- _Data excerpts_:

===============

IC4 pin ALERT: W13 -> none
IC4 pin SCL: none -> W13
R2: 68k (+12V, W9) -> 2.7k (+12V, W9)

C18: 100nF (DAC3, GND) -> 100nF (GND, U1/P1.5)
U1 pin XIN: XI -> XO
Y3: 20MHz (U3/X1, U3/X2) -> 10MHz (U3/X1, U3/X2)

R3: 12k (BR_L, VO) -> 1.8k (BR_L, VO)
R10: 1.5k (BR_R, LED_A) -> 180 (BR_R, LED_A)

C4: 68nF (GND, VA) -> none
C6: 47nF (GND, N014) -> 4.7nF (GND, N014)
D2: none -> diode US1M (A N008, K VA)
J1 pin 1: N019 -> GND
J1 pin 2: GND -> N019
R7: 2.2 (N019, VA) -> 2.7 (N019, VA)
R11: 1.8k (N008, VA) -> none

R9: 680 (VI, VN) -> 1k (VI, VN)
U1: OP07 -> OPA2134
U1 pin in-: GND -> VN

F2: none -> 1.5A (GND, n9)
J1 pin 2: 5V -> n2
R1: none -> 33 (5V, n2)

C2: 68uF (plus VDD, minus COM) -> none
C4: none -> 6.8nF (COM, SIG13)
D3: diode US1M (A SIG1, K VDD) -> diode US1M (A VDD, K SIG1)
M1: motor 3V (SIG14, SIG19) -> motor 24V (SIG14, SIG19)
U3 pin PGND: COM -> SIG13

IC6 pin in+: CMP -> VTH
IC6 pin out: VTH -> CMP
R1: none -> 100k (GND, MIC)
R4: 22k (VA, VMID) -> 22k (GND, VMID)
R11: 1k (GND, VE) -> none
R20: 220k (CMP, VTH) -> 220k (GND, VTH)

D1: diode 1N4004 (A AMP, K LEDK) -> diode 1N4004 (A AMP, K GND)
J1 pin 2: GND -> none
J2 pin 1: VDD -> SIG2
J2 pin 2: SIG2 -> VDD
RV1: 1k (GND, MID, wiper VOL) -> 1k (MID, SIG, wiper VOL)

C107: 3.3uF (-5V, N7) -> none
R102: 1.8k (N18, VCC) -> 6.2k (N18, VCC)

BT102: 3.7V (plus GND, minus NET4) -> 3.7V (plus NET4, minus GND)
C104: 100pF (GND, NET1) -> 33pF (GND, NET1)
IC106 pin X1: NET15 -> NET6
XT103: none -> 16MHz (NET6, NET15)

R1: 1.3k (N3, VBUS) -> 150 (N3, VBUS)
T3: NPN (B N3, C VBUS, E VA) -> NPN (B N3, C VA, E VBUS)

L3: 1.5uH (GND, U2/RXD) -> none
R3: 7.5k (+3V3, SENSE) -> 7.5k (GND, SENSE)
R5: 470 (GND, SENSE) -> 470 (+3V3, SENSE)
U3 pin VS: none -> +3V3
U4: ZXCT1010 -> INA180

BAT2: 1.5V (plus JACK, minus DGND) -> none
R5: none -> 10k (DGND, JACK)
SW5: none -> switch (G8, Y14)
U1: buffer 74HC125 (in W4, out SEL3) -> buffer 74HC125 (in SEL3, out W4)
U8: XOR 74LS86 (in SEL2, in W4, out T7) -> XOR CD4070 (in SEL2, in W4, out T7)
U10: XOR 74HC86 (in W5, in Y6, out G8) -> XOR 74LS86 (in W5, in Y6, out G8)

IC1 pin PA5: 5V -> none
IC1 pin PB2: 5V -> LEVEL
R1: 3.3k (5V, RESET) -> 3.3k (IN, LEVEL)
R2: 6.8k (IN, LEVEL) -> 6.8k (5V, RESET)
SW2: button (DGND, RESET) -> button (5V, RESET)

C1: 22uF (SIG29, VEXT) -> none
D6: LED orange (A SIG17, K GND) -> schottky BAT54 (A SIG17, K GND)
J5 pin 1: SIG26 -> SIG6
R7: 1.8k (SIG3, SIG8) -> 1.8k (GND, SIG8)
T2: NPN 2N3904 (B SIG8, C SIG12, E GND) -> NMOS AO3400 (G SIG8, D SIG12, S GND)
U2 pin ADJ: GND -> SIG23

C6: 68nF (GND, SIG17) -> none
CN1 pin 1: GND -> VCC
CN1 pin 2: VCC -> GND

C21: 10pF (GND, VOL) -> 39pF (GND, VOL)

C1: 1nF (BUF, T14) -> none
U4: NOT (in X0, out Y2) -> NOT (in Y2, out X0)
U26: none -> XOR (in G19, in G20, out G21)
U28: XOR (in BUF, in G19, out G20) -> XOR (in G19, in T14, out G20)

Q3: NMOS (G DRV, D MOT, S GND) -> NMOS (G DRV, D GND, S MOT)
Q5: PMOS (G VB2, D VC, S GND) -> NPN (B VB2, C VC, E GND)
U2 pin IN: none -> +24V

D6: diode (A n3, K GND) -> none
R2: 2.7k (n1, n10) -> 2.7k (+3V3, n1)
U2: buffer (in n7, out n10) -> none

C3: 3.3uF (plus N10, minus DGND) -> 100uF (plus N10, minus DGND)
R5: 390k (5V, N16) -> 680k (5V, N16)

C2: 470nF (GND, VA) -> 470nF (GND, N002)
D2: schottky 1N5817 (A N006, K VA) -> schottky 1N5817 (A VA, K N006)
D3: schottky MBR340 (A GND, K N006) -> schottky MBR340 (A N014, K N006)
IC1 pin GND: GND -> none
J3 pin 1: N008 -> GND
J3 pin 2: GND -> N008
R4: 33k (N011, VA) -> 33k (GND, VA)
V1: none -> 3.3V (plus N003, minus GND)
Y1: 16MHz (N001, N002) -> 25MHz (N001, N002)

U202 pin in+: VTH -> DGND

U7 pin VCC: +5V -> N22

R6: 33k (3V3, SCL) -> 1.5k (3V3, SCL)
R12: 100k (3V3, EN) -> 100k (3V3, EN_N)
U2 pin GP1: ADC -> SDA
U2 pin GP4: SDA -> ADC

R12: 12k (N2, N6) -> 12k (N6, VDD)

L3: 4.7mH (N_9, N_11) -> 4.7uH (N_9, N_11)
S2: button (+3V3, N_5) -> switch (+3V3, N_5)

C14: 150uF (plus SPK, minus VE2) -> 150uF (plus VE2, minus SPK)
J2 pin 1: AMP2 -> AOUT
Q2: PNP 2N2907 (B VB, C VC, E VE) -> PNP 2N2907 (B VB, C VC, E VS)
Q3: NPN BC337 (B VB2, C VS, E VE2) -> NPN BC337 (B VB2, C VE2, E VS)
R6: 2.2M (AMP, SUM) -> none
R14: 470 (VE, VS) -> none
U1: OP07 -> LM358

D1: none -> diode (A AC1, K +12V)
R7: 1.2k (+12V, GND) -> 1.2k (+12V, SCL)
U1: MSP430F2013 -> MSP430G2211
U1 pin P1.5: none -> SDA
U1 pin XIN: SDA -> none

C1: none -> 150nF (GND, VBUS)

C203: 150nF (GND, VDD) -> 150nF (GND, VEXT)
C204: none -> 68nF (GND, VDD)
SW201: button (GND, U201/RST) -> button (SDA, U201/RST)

===============

Please give an exact copy of the entries above, from the line with "F2: none -> 1.5A (GND, n9)" down to the line with "R7: 1.8k (SIG3, SIG8) -> 1.8k (GND, SIG8)", inclusive, and nothing else.

- _Solution for this task_:
F2: none -> 1.5A (GND, n9)
J1 pin 2: 5V -> n2
R1: none -> 33 (5V, n2)

C2: 68uF (plus VDD, minus COM) -> none
C4: none -> 6.8nF (COM, SIG13)
D3: diode US1M (A SIG1, K VDD) -> diode US1M (A VDD, K SIG1)
M1: motor 3V (SIG14, SIG19) -> motor 24V (SIG14, SIG19)
U3 pin PGND: COM -> SIG13

IC6 pin in+: CMP -> VTH
IC6 pin out: VTH -> CMP
R1: none -> 100k (GND, MIC)
R4: 22k (VA, VMID) -> 22k (GND, VMID)
R11: 1k (GND, VE) -> none
R20: 220k (CMP, VTH) -> 220k (GND, VTH)

D1: diode 1N4004 (A AMP, K LEDK) -> diode 1N4004 (A AMP, K GND)
J1 pin 2: GND -> none
J2 pin 1: VDD -> SIG2
J2 pin 2: SIG2 -> VDD
RV1: 1k (GND, MID, wiper VOL) -> 1k (MID, SIG, wiper VOL)

C107: 3.3uF (-5V, N7) -> none
R102: 1.8k (N18, VCC) -> 6.2k (N18, VCC)

BT102: 3.7V (plus GND, minus NET4) -> 3.7V (plus NET4, minus GND)
C104: 100pF (GND, NET1) -> 33pF (GND, NET1)
IC106 pin X1: NET15 -> NET6
XT103: none -> 16MHz (NET6, NET15)

R1: 1.3k (N3, VBUS) -> 150 (N3, VBUS)
T3: NPN (B N3, C VBUS, E VA) -> NPN (B N3, C VA, E VBUS)

L3: 1.5uH (GND, U2/RXD) -> none
R3: 7.5k (+3V3, SENSE) -> 7.5k (GND, SENSE)
R5: 470 (GND, SENSE) -> 470 (+3V3, SENSE)
U3 pin VS: none -> +3V3
U4: ZXCT1010 -> INA180

BAT2: 1.5V (plus JACK, minus DGND) -> none
R5: none -> 10k (DGND, JACK)
SW5: none -> switch (G8, Y14)
U1: buffer 74HC125 (in W4, out SEL3) -> buffer 74HC125 (in SEL3, out W4)
U8: XOR 74LS86 (in SEL2, in W4, out T7) -> XOR CD4070 (in SEL2, in W4, out T7)
U10: XOR 74HC86 (in W5, in Y6, out G8) -> XOR 74LS86 (in W5, in Y6, out G8)

IC1 pin PA5: 5V -> none
IC1 pin PB2: 5V -> LEVEL
R1: 3.3k (5V, RESET) -> 3.3k (IN, LEVEL)
R2: 6.8k (IN, LEVEL) -> 6.8k (5V, RESET)
SW2: button (DGND, RESET) -> button (5V, RESET)

C1: 22uF (SIG29, VEXT) -> none
D6: LED orange (A SIG17, K GND) -> schottky BAT54 (A SIG17, K GND)
J5 pin 1: SIG26 -> SIG6
R7: 1.8k (SIG3, SIG8) -> 1.8k (GND, SIG8)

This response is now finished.